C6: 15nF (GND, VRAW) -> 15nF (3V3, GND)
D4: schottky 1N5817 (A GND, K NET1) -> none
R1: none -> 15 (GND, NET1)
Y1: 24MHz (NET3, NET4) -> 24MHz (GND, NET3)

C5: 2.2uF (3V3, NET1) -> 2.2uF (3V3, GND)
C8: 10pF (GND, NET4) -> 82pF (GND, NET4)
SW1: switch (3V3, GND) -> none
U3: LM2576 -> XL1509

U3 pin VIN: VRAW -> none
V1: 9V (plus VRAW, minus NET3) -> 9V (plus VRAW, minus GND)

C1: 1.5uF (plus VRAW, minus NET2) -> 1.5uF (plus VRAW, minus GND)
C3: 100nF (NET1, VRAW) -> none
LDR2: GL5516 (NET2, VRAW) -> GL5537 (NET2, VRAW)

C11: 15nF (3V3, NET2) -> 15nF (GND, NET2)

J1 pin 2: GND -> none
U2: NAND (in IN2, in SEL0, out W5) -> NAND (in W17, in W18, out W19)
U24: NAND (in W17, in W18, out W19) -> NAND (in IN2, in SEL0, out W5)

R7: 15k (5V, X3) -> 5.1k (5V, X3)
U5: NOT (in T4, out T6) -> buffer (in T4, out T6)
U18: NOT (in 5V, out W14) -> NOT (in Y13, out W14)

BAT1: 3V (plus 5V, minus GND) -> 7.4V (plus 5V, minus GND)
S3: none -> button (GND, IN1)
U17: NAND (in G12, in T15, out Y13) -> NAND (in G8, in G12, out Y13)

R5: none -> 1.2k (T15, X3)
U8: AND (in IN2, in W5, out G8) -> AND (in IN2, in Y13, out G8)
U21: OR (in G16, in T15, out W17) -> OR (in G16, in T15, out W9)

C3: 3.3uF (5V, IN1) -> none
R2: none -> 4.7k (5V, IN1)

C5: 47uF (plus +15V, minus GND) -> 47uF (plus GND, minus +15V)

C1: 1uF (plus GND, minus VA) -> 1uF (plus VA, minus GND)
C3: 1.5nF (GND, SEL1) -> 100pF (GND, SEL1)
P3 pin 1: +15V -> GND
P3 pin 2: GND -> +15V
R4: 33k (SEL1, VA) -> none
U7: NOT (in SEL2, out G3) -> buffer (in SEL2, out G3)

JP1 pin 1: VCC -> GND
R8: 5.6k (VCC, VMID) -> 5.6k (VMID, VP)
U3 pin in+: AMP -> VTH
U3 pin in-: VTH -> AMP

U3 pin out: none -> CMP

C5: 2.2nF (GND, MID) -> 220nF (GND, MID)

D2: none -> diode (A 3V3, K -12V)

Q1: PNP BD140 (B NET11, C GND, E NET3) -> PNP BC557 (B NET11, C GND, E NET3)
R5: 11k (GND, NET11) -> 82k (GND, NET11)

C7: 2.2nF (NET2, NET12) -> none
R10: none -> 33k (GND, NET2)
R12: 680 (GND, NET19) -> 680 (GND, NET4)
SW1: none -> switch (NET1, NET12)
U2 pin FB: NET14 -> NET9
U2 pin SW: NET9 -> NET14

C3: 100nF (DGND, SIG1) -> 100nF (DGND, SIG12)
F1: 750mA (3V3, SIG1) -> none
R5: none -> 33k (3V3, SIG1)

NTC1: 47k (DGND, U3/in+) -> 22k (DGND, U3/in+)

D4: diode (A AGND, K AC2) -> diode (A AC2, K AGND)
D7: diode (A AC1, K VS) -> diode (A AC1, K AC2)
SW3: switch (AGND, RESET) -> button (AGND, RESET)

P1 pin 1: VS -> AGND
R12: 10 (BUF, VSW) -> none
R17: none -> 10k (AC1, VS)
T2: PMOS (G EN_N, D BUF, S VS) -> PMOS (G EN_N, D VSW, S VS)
^^^^
PROBLEM TO SOLVE
In the entries above, please find the line with "R2: none -> 4.7k (5V, IN1)" and the line with "R10: none -> 33k (GND, NET2)", then write out exactly those two lines and every line between them, and nothing more.

EXERCISE RESULT
R2: none -> 4.7k (5V, IN1)

C5: 47uF (plus +15V, minus GND) -> 47uF (plus GND, minus +15V)

C1: 1uF (plus GND, minus VA) -> 1uF (plus VA, minus GND)
C3: 1.5nF (GND, SEL1) -> 100pF (GND, SEL1)
P3 pin 1: +15V -> GND
P3 pin 2: GND -> +15V
R4: 33k (SEL1, VA) -> none
U7: NOT (in SEL2, out G3) -> buffer (in SEL2, out G3)

JP1 pin 1: VCC -> GND
R8: 5.6k (VCC, VMID) -> 5.6k (VMID, VP)
U3 pin in+: AMP -> VTH
U3 pin in-: VTH -> AMP

U3 pin out: none -> CMP

C5: 2.2nF (GND, MID) -> 220nF (GND, MID)

D2: none -> diode (A 3V3, K -12V)

Q1: PNP BD140 (B NET11, C GND, E NET3) -> PNP BC557 (B NET11, C GND, E NET3)
R5: 11k (GND, NET11) -> 82k (GND, NET11)

C7: 2.2nF (NET2, NET12) -> none
R10: none -> 33k (GND, NET2)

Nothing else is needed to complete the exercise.